» YOUR TASK: Select from the data all lines with the word "turquoise".

» DATA SUPPLIED:
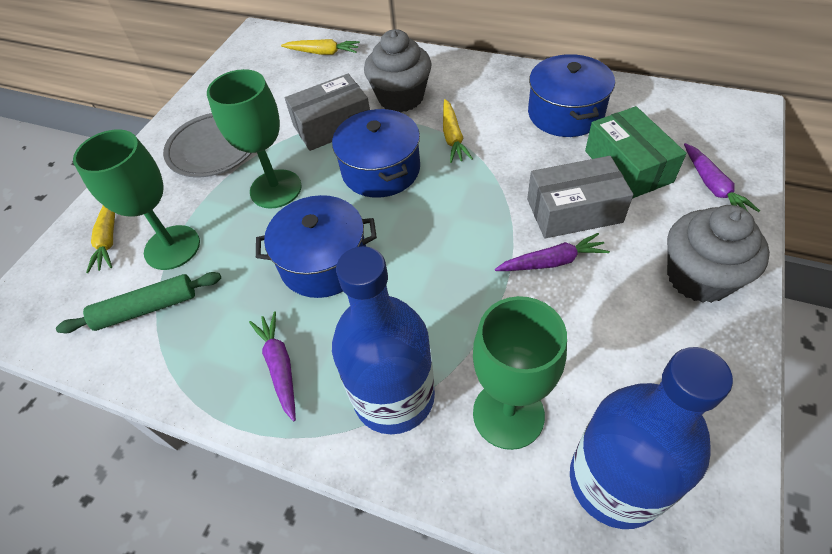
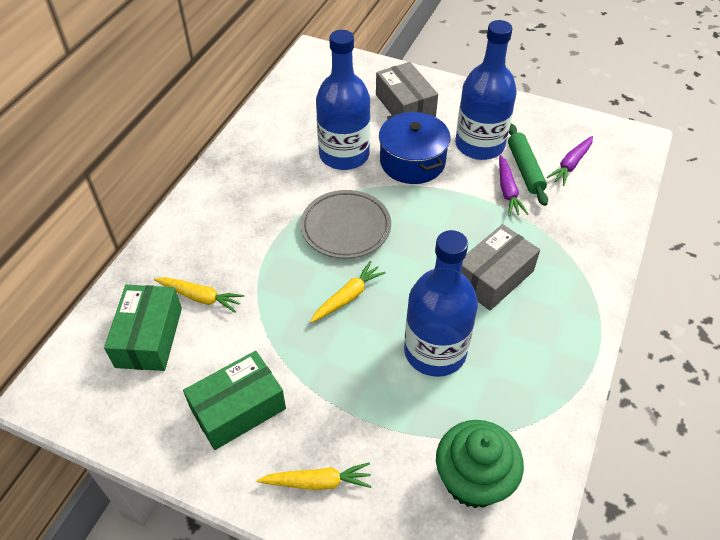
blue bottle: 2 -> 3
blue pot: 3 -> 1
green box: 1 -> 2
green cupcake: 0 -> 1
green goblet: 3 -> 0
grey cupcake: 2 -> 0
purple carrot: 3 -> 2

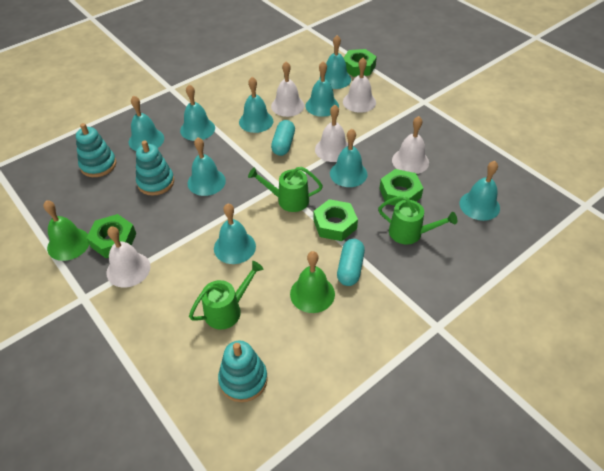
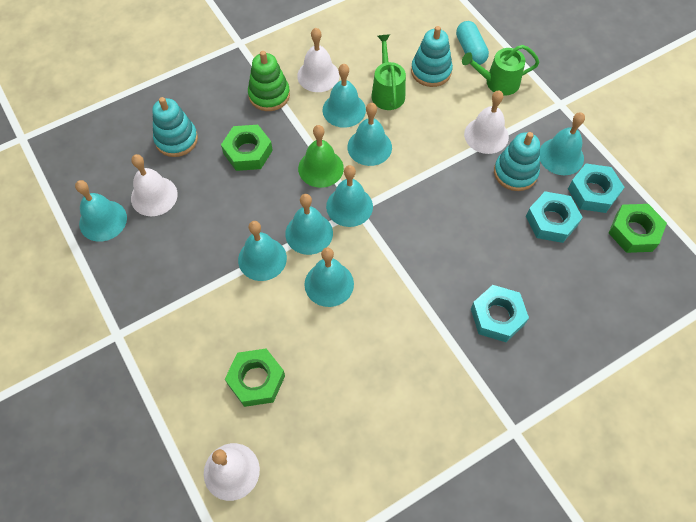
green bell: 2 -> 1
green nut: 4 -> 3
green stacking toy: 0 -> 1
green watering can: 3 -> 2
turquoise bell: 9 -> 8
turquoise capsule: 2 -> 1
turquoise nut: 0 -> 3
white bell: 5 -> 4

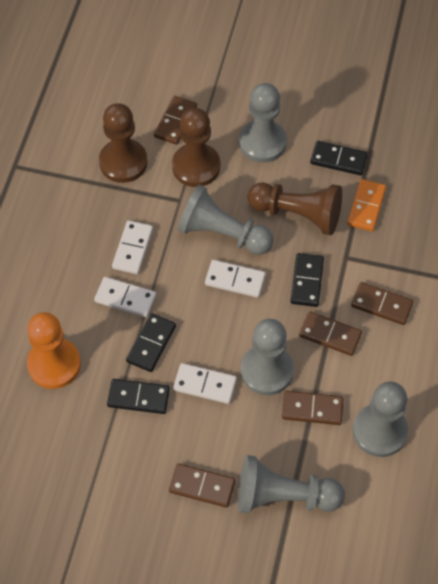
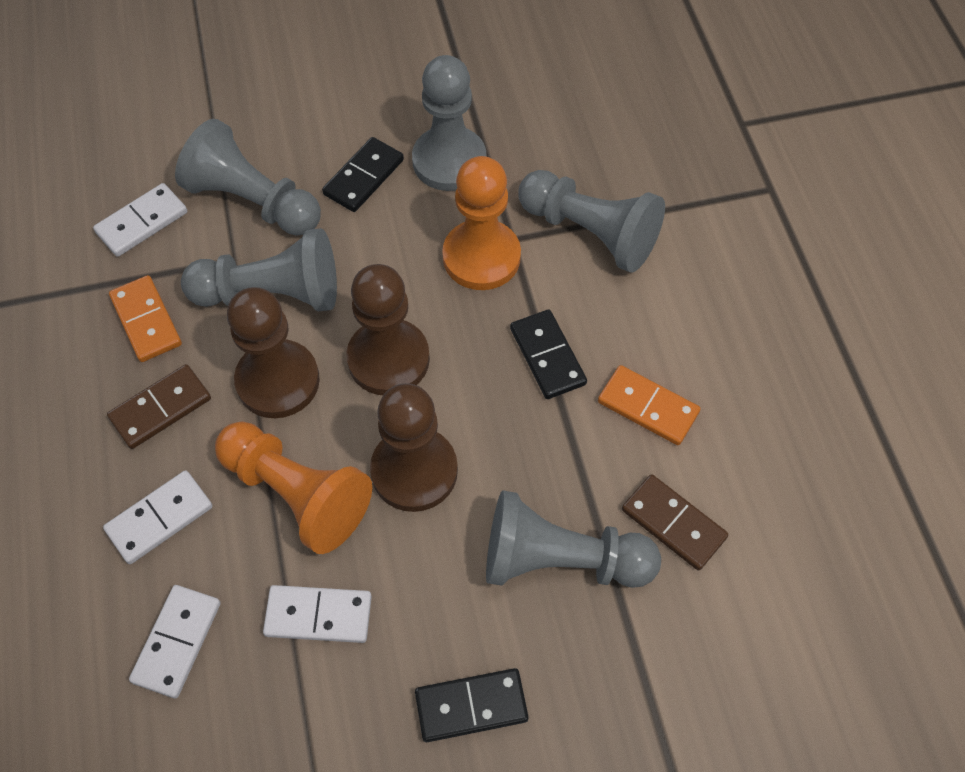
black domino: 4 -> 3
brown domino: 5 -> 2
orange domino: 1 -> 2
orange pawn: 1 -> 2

» FINISHED TASK:
turquoise bell: 9 -> 8
turquoise capsule: 2 -> 1
turquoise nut: 0 -> 3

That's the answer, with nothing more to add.